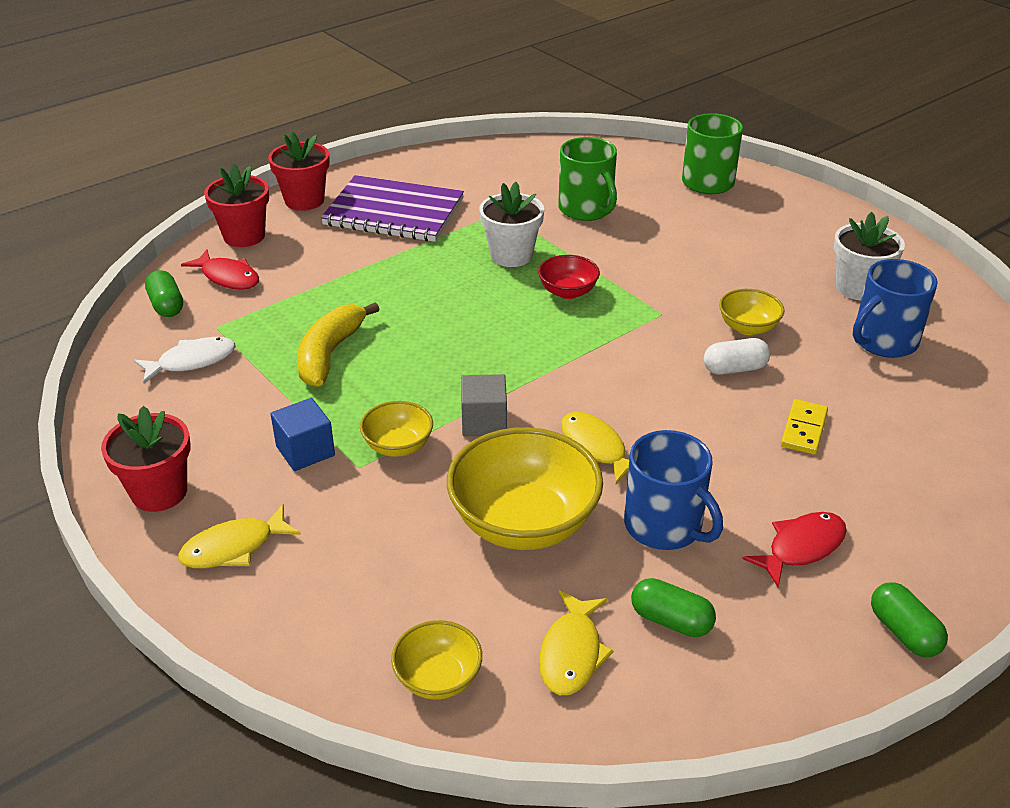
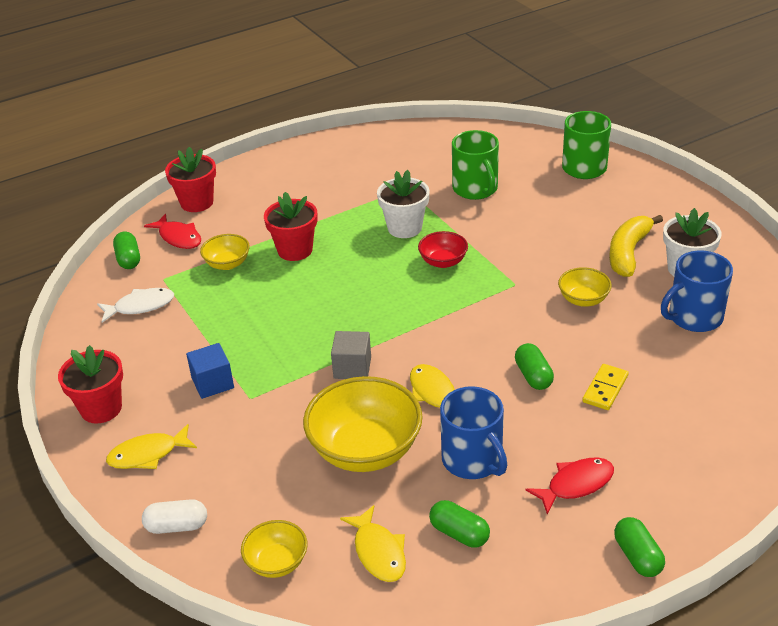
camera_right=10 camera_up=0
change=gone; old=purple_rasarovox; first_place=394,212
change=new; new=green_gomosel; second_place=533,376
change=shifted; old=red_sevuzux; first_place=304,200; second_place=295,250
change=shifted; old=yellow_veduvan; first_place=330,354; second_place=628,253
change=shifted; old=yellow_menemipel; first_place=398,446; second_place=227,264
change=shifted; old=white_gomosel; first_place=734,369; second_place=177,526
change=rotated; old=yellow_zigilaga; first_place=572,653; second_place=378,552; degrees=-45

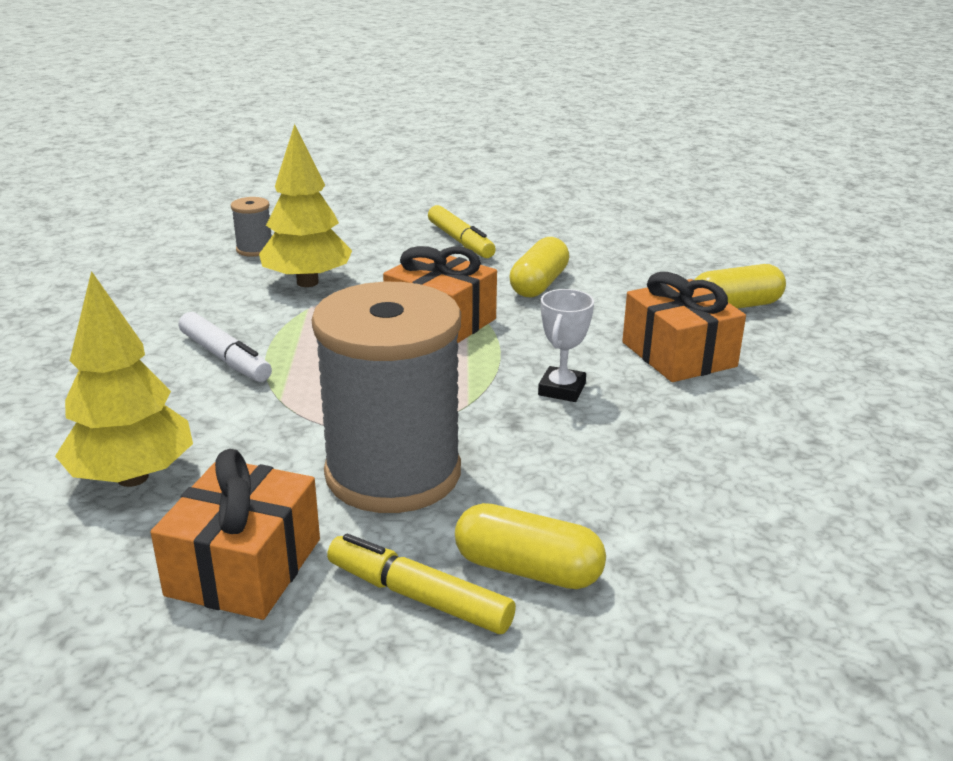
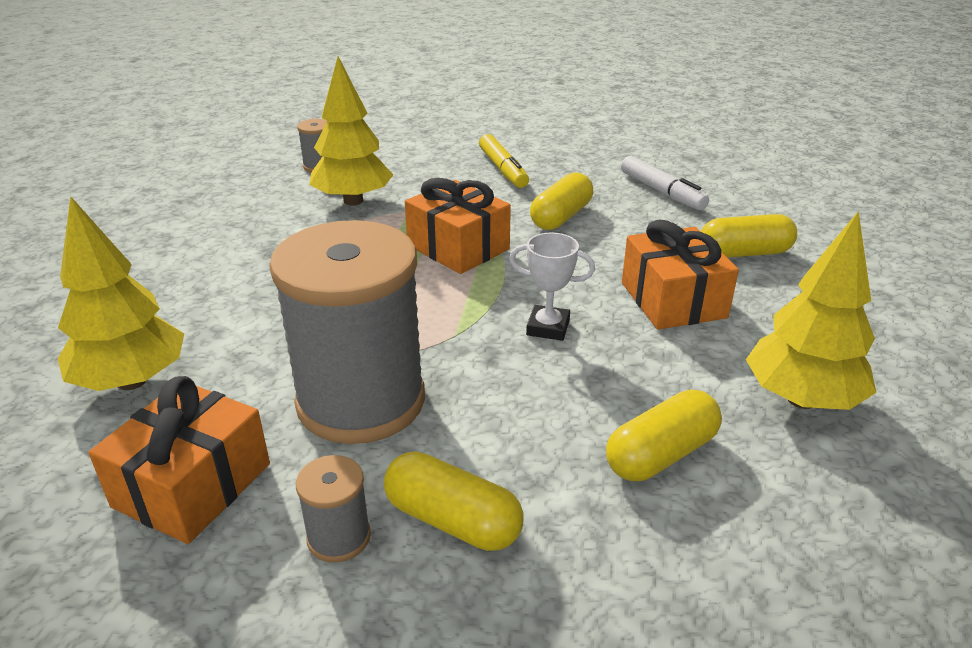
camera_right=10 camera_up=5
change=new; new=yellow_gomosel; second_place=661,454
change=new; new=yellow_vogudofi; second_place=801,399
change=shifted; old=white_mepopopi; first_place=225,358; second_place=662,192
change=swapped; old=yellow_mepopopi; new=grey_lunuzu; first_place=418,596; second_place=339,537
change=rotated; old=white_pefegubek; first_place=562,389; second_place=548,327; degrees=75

====

* [Work request]: Only the pictures are to be omitted; restate everything else above exactly.

* [Response for this exercise]:
camera_right=10 camera_up=0
change=gone; old=purple_rasarovox; first_place=394,212
change=new; new=green_gomosel; second_place=533,376
change=shifted; old=red_sevuzux; first_place=304,200; second_place=295,250
change=shifted; old=yellow_veduvan; first_place=330,354; second_place=628,253
change=shifted; old=yellow_menemipel; first_place=398,446; second_place=227,264
change=shifted; old=white_gomosel; first_place=734,369; second_place=177,526
change=rotated; old=yellow_zigilaga; first_place=572,653; second_place=378,552; degrees=-45

camera_right=10 camera_up=5
change=new; new=yellow_gomosel; second_place=661,454
change=new; new=yellow_vogudofi; second_place=801,399
change=shifted; old=white_mepopopi; first_place=225,358; second_place=662,192
change=swapped; old=yellow_mepopopi; new=grey_lunuzu; first_place=418,596; second_place=339,537
change=rotated; old=white_pefegubek; first_place=562,389; second_place=548,327; degrees=75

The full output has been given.